Start of Block

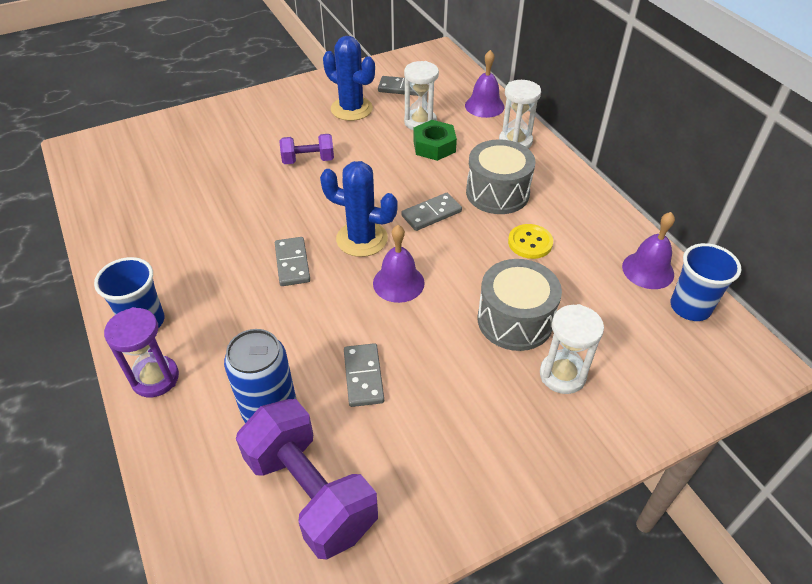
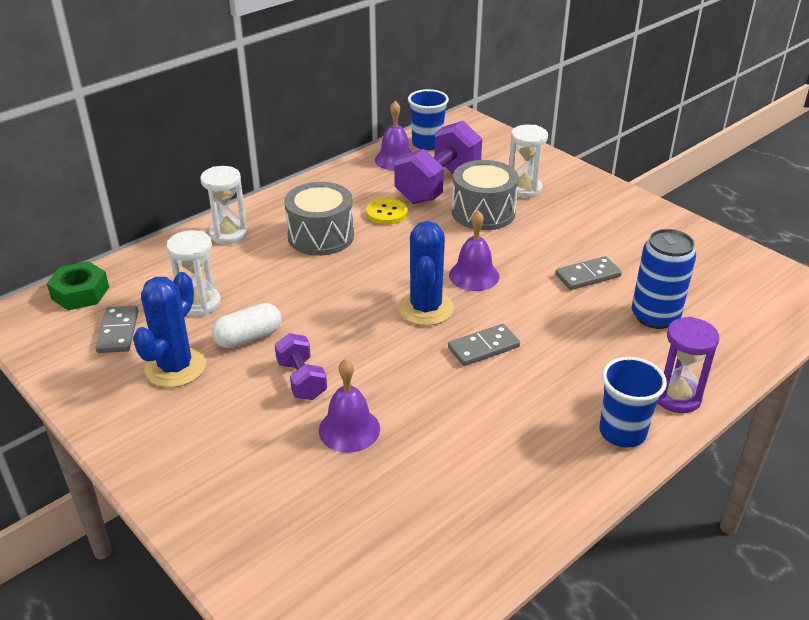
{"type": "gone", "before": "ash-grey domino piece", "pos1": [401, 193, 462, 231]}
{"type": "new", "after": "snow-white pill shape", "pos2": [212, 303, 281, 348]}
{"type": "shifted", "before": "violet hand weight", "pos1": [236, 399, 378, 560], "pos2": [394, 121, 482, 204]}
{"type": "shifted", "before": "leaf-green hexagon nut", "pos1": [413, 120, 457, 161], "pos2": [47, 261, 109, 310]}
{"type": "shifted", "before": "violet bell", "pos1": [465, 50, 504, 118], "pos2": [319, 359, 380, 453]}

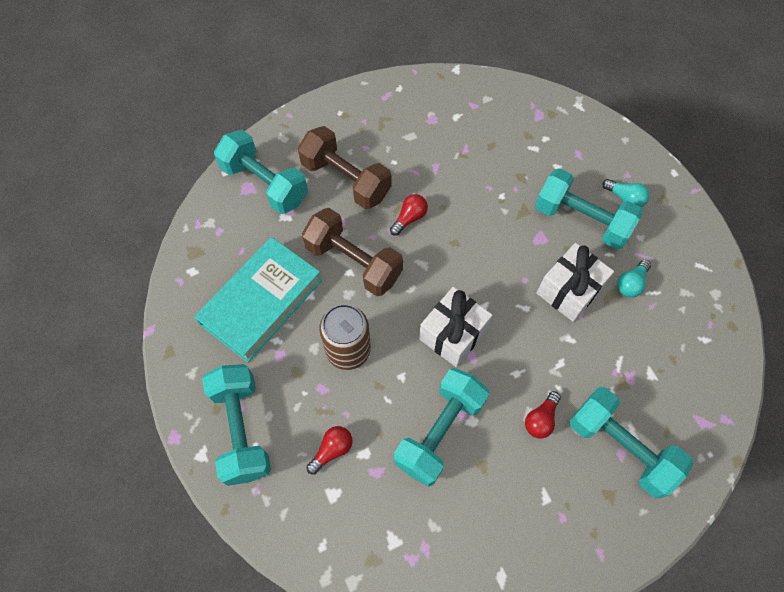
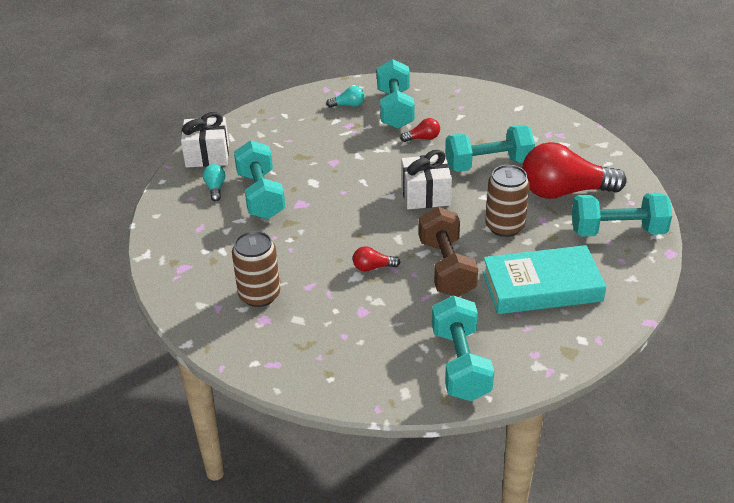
{"type": "gone", "before": "russet hand weight", "pos1": [298, 126, 391, 209]}
{"type": "new", "after": "russet can", "pos2": [232, 231, 280, 307]}
{"type": "shifted", "before": "snow-white present", "pos1": [536, 243, 614, 322], "pos2": [181, 112, 229, 168]}
{"type": "shifted", "before": "turquoise light bulb", "pos1": [617, 260, 651, 297], "pos2": [326, 86, 365, 108]}
{"type": "rotated", "before": "turquoise hand weight", "pos1": [202, 364, 271, 486], "pos2": [572, 193, 672, 236], "turn": 60}
{"type": "scaled", "before": "scarlet light bulb", "pos1": [306, 426, 353, 475], "pos2": [522, 142, 627, 199], "scale": 2.4}

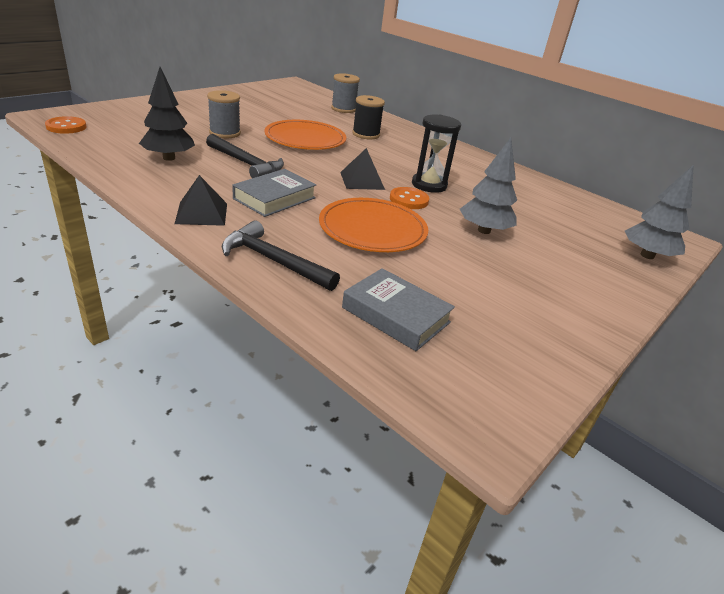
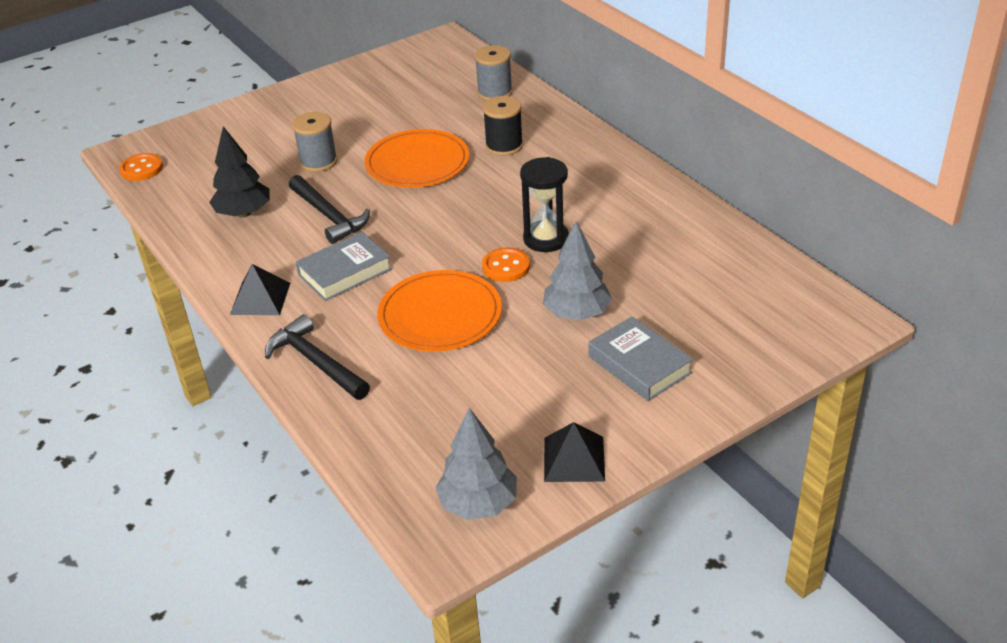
{"type": "shifted", "before": "black pyramid shape", "pos1": [340, 148, 385, 190], "pos2": [544, 422, 605, 482]}
{"type": "shifted", "before": "ash-grey book", "pos1": [342, 268, 455, 351], "pos2": [588, 316, 693, 401]}
{"type": "shifted", "before": "ash-grey toy tree", "pos1": [625, 164, 694, 259], "pos2": [436, 408, 517, 520]}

End of Block

Reproduce every line from the listing above that holds the word "hand".

*YOUR RESPONSE:*
{"type": "shifted", "before": "violet hand weight", "pos1": [236, 399, 378, 560], "pos2": [394, 121, 482, 204]}
{"type": "gone", "before": "russet hand weight", "pos1": [298, 126, 391, 209]}
{"type": "rotated", "before": "turquoise hand weight", "pos1": [202, 364, 271, 486], "pos2": [572, 193, 672, 236], "turn": 60}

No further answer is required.